- _WHAT YOU SHOULD DO_:
The answer must be every line of the records below that holds the word "yellow".

- _RECORDS_:
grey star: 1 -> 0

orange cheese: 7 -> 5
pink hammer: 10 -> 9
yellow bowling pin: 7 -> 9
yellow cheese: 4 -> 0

- _WRITTEN RESPONSE_:
yellow bowling pin: 7 -> 9
yellow cheese: 4 -> 0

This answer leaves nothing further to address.